[Data excerpts]
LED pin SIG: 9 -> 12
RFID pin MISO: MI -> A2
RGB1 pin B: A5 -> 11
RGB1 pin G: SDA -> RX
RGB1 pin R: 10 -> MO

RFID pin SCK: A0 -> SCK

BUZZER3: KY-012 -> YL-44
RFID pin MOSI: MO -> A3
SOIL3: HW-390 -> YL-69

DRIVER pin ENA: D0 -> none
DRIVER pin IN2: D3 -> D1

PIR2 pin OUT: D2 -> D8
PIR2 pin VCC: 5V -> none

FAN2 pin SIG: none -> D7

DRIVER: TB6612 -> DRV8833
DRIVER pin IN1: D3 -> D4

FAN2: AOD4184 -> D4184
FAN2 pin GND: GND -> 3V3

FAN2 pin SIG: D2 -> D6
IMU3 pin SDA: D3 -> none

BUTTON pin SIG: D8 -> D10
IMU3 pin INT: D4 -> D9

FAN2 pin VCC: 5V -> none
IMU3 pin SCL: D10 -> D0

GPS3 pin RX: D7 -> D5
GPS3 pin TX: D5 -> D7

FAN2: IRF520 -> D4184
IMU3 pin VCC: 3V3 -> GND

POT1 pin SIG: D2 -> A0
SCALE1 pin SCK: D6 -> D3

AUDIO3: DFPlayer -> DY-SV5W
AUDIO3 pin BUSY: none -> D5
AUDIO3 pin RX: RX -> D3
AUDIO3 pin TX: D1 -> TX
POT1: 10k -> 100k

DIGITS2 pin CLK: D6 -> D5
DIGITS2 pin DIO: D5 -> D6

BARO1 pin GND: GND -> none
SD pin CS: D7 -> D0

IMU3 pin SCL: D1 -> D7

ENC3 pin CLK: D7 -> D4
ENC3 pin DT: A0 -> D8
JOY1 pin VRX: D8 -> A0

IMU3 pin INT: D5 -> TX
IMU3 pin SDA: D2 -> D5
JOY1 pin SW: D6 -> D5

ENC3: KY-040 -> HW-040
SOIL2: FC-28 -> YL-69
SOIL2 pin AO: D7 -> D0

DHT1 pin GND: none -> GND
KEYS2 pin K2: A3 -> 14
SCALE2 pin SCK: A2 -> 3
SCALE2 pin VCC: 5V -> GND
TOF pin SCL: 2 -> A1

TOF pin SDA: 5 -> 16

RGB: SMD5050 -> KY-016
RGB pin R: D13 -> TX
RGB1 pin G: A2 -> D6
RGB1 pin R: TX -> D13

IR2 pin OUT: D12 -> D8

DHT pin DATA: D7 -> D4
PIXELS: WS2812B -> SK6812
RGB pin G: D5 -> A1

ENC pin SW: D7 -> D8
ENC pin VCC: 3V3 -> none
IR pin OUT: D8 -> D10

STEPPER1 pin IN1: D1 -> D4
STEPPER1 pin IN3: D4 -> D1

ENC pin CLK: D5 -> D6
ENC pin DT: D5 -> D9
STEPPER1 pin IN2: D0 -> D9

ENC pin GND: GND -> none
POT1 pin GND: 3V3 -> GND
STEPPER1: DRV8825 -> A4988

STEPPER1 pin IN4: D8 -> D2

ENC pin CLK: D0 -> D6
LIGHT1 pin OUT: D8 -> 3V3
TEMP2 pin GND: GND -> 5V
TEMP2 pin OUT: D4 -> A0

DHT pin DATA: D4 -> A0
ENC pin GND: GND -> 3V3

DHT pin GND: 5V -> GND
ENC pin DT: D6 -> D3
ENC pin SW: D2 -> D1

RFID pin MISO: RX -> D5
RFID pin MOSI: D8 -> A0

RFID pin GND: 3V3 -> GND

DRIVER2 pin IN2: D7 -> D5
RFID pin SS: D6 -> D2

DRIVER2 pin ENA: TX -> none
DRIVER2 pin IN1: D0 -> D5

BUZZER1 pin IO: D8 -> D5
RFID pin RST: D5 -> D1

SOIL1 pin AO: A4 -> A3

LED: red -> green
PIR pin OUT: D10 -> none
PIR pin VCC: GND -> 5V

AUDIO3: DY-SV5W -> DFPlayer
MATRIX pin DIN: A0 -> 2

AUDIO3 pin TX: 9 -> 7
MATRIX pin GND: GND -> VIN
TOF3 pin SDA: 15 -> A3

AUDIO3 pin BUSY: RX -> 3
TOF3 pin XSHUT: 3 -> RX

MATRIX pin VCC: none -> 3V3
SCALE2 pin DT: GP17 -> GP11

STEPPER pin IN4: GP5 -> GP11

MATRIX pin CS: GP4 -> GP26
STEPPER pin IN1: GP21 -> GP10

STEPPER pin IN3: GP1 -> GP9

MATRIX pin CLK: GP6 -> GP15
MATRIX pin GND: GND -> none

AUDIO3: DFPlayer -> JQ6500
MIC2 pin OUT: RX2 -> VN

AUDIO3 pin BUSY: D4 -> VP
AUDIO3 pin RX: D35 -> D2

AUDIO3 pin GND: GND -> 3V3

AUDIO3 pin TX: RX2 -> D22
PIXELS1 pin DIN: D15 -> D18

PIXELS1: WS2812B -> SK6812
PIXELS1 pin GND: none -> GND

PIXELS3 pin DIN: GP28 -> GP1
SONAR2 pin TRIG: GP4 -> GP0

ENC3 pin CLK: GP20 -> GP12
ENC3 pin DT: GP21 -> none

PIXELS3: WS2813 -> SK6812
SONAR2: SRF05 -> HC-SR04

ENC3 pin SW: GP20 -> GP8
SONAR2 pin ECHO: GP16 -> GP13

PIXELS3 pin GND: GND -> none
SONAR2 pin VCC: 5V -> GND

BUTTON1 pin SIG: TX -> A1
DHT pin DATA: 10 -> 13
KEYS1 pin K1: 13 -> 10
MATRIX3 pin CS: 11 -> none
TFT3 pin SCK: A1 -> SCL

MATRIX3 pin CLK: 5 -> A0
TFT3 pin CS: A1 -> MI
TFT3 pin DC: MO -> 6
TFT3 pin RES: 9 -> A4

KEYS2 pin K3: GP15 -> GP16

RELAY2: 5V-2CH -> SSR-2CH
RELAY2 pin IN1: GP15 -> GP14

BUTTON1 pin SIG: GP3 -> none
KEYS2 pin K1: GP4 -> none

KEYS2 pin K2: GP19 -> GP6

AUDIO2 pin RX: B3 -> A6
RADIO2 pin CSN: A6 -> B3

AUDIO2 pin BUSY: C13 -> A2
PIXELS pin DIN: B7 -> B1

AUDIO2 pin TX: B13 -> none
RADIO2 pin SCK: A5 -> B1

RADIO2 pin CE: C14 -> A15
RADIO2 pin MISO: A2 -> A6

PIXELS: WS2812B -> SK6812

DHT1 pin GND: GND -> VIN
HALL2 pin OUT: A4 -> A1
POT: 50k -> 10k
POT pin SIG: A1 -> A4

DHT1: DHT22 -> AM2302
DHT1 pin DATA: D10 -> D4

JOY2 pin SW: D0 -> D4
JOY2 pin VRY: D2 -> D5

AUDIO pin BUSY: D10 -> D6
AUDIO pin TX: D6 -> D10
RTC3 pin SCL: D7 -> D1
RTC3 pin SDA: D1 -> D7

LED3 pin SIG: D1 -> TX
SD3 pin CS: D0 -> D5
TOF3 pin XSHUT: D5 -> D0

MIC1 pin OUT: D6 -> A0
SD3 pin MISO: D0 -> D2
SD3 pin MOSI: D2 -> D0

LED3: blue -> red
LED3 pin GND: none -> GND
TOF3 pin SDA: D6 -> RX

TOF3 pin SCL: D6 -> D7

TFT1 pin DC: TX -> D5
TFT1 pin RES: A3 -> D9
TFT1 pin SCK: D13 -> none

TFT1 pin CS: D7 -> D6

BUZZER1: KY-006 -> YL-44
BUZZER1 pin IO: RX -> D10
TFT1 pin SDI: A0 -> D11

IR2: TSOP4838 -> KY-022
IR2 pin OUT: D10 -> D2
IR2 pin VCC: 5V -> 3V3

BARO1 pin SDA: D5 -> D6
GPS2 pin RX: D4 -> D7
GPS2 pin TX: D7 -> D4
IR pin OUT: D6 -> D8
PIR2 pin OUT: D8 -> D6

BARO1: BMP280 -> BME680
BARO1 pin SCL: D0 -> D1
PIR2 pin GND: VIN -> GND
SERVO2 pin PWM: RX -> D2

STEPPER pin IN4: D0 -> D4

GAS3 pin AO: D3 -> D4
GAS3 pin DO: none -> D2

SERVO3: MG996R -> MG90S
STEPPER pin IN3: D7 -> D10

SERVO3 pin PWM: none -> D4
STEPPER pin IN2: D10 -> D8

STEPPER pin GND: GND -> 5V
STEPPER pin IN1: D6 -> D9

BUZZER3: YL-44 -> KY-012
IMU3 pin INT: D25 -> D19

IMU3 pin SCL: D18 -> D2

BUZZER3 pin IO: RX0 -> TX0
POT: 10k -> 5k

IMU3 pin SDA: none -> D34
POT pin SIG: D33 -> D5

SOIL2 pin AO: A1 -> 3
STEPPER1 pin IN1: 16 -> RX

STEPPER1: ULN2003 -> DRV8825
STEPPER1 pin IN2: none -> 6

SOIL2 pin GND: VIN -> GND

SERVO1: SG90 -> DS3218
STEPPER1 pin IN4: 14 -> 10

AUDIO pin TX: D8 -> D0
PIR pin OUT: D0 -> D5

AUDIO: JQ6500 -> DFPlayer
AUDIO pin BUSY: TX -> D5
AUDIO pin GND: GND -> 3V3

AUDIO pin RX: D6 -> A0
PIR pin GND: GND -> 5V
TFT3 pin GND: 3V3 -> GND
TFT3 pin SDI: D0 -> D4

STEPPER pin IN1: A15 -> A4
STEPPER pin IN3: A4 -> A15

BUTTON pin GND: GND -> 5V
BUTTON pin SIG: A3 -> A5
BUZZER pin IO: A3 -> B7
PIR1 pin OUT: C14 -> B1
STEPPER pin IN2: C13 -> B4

_Task prompt_.
Transcribe each line of the data above, unaltered, from the one where "RFID pin SCK: A0 -> SCK" appears to the one where "DIGITS2 pin DIO: D5 -> D6" appears, inclusive of both.

_Answer below_.
RFID pin SCK: A0 -> SCK

BUZZER3: KY-012 -> YL-44
RFID pin MOSI: MO -> A3
SOIL3: HW-390 -> YL-69

DRIVER pin ENA: D0 -> none
DRIVER pin IN2: D3 -> D1

PIR2 pin OUT: D2 -> D8
PIR2 pin VCC: 5V -> none

FAN2 pin SIG: none -> D7

DRIVER: TB6612 -> DRV8833
DRIVER pin IN1: D3 -> D4

FAN2: AOD4184 -> D4184
FAN2 pin GND: GND -> 3V3

FAN2 pin SIG: D2 -> D6
IMU3 pin SDA: D3 -> none

BUTTON pin SIG: D8 -> D10
IMU3 pin INT: D4 -> D9

FAN2 pin VCC: 5V -> none
IMU3 pin SCL: D10 -> D0

GPS3 pin RX: D7 -> D5
GPS3 pin TX: D5 -> D7

FAN2: IRF520 -> D4184
IMU3 pin VCC: 3V3 -> GND

POT1 pin SIG: D2 -> A0
SCALE1 pin SCK: D6 -> D3

AUDIO3: DFPlayer -> DY-SV5W
AUDIO3 pin BUSY: none -> D5
AUDIO3 pin RX: RX -> D3
AUDIO3 pin TX: D1 -> TX
POT1: 10k -> 100k

DIGITS2 pin CLK: D6 -> D5
DIGITS2 pin DIO: D5 -> D6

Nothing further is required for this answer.